- [WHAT IS NEEDED] If a line in the data below contains the word "button", copy it out.

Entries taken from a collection

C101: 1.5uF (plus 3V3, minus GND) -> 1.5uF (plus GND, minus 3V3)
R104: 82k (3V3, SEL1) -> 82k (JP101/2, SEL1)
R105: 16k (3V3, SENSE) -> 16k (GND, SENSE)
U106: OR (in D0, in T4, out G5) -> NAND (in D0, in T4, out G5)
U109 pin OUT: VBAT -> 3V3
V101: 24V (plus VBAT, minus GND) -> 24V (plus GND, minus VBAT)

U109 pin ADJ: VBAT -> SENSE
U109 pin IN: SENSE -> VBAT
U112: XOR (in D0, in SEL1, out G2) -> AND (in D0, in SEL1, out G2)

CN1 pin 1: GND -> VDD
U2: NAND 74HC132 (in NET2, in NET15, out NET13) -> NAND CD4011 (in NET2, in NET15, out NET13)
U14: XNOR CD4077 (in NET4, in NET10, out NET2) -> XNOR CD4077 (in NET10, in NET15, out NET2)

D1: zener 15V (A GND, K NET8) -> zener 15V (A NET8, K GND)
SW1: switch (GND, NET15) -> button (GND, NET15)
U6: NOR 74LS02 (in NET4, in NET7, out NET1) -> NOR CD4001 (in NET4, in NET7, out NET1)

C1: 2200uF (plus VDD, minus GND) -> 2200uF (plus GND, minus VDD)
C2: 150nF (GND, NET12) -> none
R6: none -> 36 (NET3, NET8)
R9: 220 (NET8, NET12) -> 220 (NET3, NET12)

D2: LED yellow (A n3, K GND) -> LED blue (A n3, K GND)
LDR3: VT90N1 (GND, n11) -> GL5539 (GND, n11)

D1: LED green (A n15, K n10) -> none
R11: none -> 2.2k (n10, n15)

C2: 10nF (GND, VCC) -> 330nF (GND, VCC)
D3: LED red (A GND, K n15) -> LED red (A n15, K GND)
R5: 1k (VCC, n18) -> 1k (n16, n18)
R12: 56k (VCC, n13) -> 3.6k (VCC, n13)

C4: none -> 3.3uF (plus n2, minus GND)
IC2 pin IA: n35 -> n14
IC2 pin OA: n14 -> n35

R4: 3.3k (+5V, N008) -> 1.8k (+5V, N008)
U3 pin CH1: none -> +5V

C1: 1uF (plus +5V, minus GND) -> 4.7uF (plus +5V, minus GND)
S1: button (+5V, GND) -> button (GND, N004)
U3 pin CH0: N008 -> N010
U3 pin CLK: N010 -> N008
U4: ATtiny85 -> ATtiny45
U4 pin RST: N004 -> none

- [SOLUTION TO THE PROBLEM]
SW1: switch (GND, NET15) -> button (GND, NET15)
S1: button (+5V, GND) -> button (GND, N004)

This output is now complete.